→ WHAT YOU ARE ASKED TO DO: Each line of the entries that mentions the string "MATRIX" needs to be reported.

→ DATA TO USE:

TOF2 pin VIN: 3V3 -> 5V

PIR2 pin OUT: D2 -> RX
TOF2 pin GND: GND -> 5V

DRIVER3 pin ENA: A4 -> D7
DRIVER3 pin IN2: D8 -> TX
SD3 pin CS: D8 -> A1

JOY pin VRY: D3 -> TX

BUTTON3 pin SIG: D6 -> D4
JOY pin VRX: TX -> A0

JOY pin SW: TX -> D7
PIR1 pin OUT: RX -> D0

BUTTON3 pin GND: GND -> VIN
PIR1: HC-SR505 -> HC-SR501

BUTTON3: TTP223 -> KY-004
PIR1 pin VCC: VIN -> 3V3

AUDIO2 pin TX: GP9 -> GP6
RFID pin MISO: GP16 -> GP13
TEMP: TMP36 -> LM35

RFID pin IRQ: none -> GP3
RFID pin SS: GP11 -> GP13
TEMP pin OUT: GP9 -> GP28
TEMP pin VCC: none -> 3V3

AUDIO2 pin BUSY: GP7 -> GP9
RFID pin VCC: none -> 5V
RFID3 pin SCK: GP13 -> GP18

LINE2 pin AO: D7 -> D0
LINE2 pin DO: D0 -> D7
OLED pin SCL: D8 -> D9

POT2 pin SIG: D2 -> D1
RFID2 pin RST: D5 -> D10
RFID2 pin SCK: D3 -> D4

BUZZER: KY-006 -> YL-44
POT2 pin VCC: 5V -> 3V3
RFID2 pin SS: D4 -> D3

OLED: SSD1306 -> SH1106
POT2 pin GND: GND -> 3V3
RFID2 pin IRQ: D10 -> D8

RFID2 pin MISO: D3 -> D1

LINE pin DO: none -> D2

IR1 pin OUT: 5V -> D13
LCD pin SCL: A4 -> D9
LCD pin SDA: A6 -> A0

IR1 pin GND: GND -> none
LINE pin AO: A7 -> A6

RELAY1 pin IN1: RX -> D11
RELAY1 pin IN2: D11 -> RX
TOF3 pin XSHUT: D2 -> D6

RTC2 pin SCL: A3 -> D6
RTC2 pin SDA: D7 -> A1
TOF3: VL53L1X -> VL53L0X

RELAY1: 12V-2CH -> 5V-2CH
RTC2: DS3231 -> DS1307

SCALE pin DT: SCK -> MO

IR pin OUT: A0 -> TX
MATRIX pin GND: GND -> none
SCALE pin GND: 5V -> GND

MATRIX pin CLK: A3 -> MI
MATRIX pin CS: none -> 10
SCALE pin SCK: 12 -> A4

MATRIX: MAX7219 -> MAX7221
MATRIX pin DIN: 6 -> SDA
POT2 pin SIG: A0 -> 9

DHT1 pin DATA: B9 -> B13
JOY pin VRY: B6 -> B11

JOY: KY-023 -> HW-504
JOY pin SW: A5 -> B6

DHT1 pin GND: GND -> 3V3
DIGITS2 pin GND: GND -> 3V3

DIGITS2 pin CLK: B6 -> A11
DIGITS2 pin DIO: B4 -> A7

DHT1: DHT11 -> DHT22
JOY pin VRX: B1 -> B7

→ YOUR RESPONSE:
MATRIX pin GND: GND -> none
MATRIX pin CLK: A3 -> MI
MATRIX pin CS: none -> 10
MATRIX: MAX7219 -> MAX7221
MATRIX pin DIN: 6 -> SDA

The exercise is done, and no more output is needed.